BRIEF: Copy the data below exactly, omitting any picture it contains.

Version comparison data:
= = = = = = =

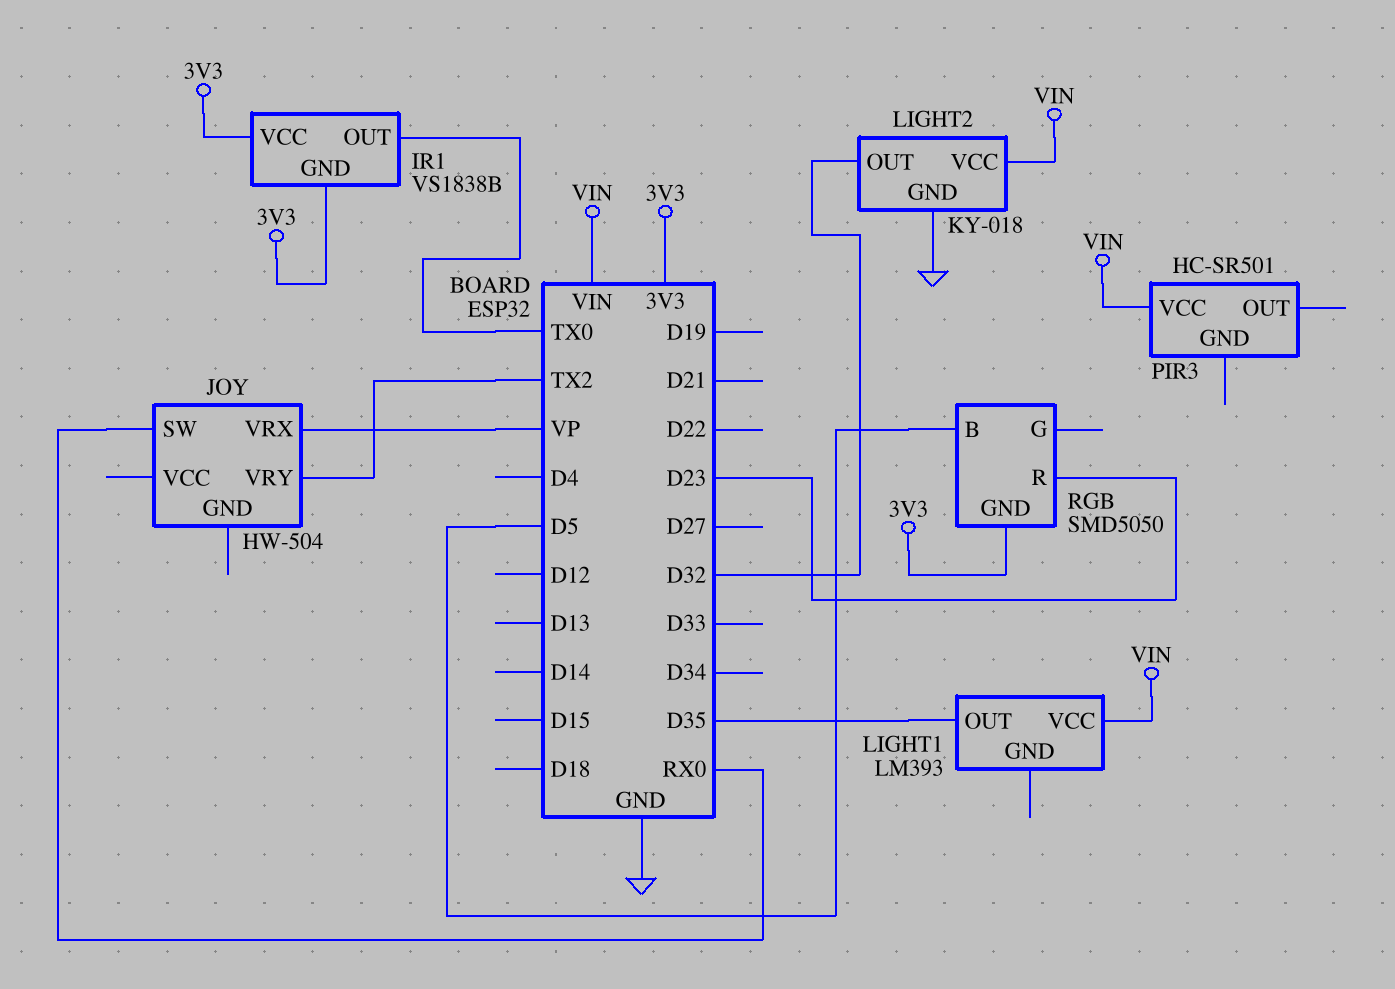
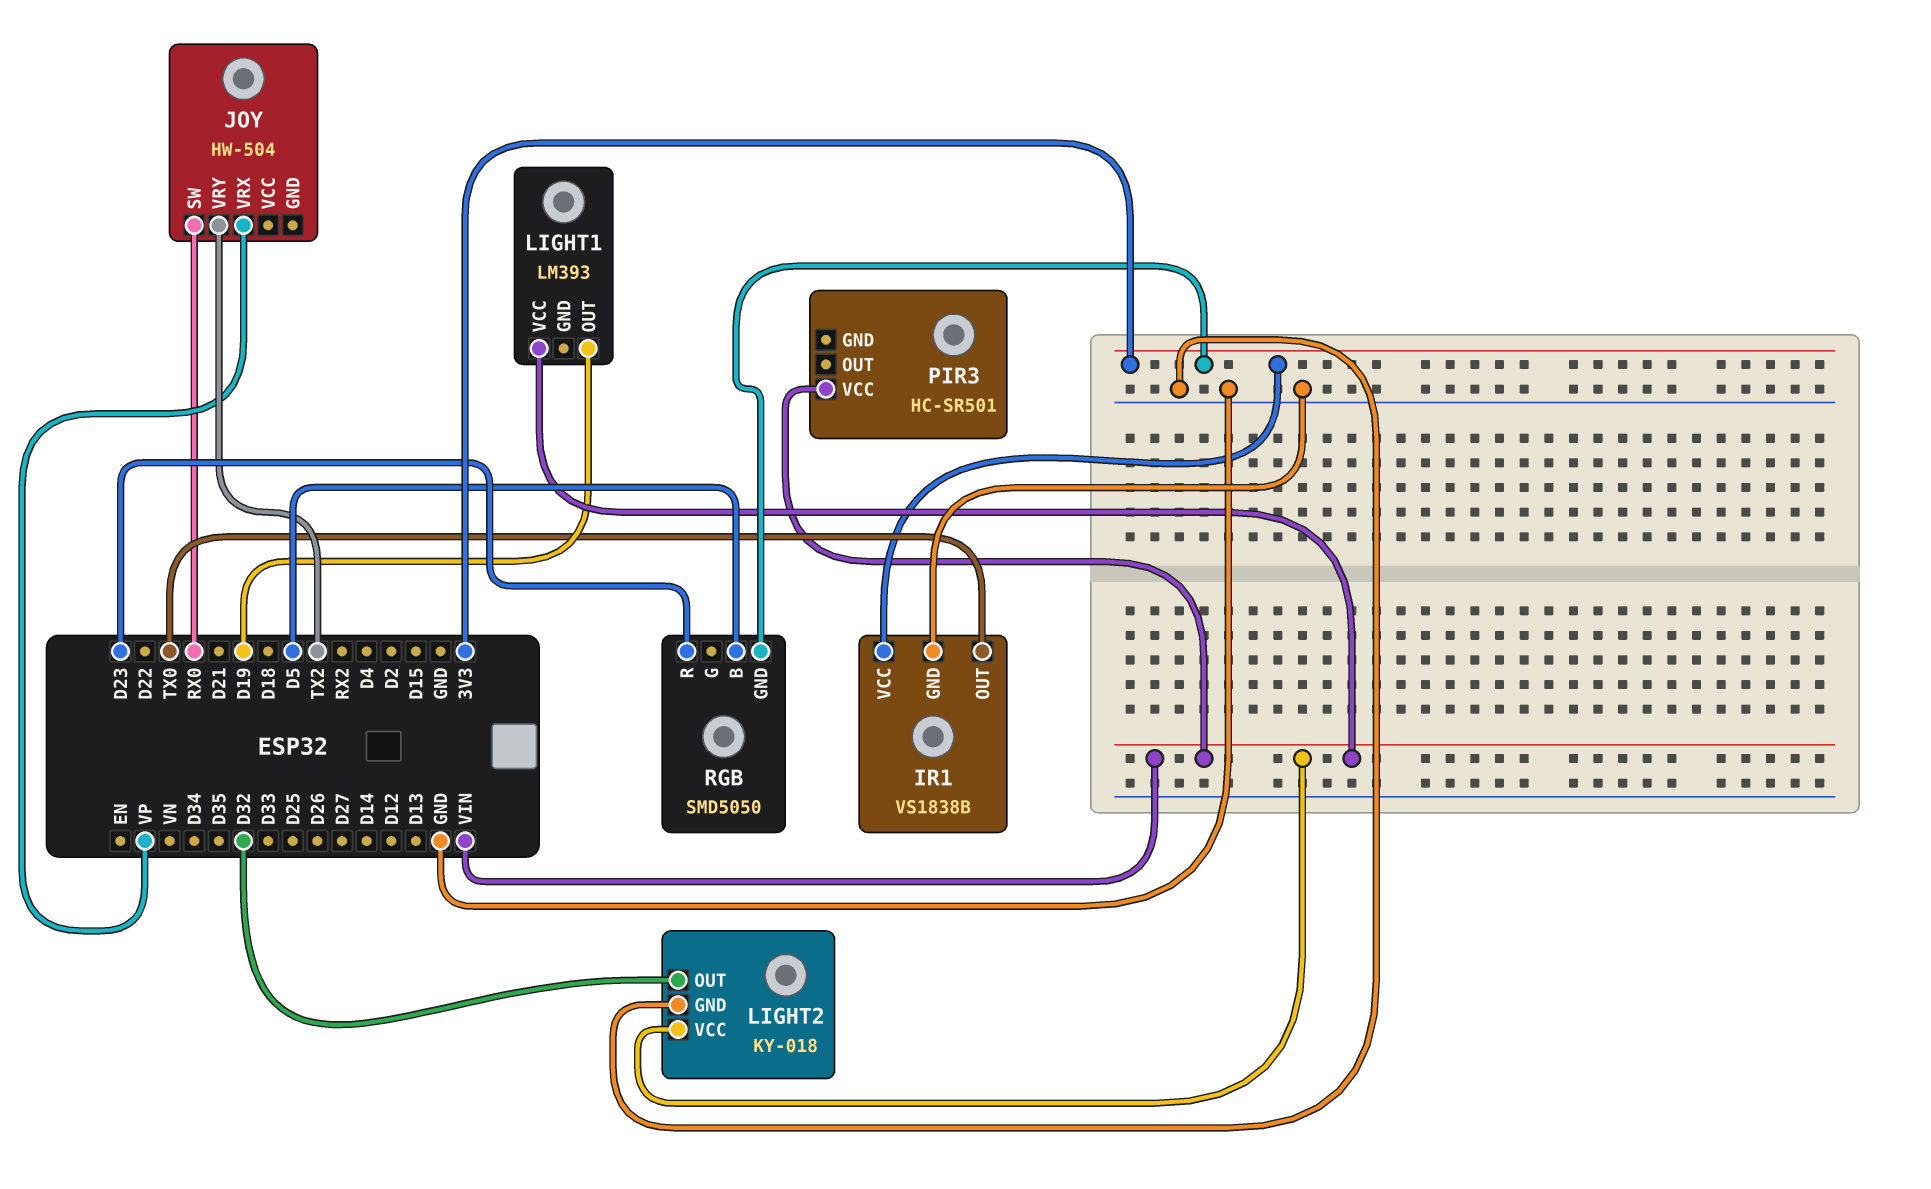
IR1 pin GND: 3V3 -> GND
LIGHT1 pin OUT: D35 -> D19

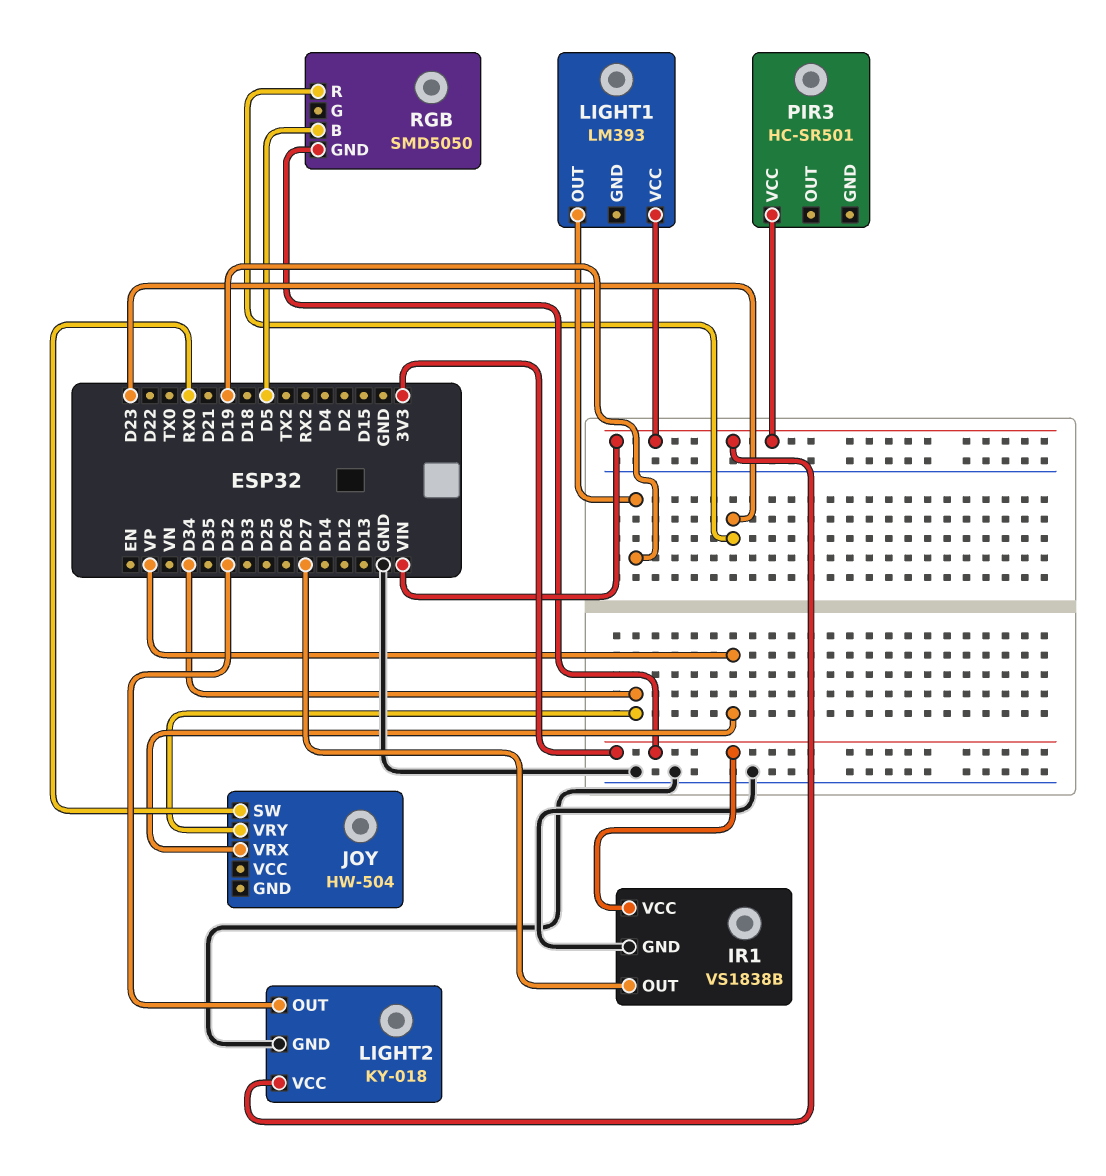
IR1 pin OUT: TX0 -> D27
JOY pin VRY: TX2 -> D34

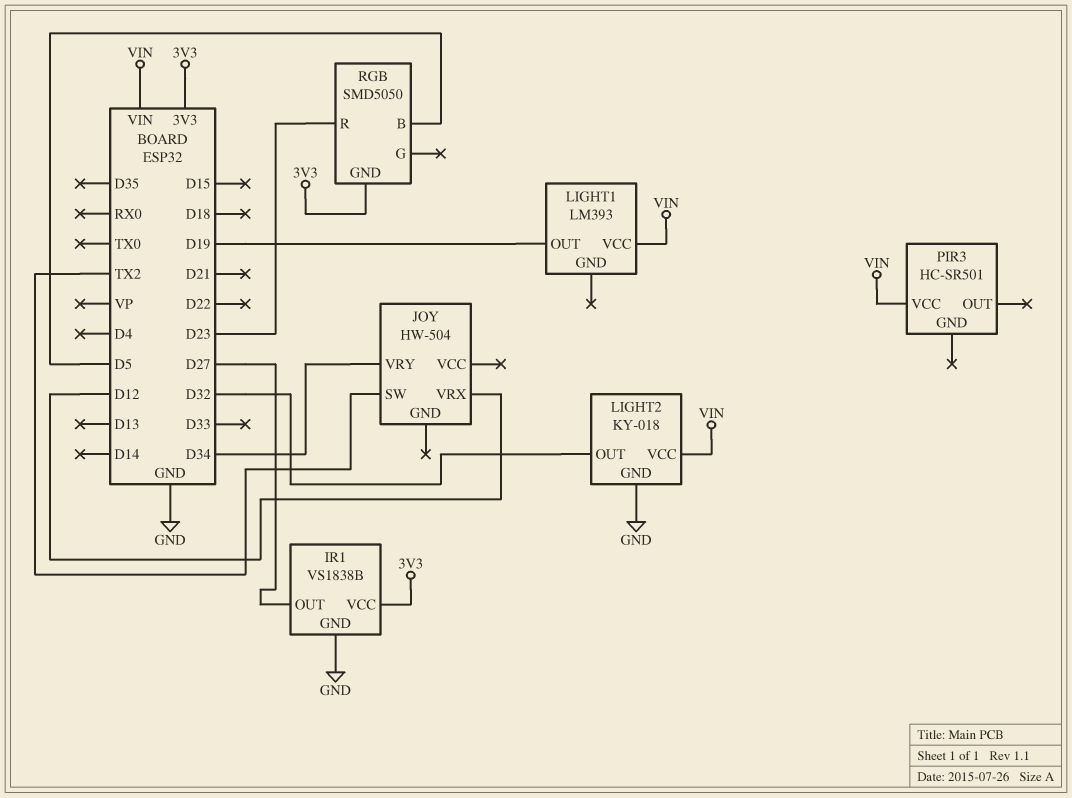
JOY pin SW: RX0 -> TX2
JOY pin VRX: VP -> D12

= = = = = = =

ANSWER FOR THE TASK:
IR1 pin GND: 3V3 -> GND
LIGHT1 pin OUT: D35 -> D19

IR1 pin OUT: TX0 -> D27
JOY pin VRY: TX2 -> D34

JOY pin SW: RX0 -> TX2
JOY pin VRX: VP -> D12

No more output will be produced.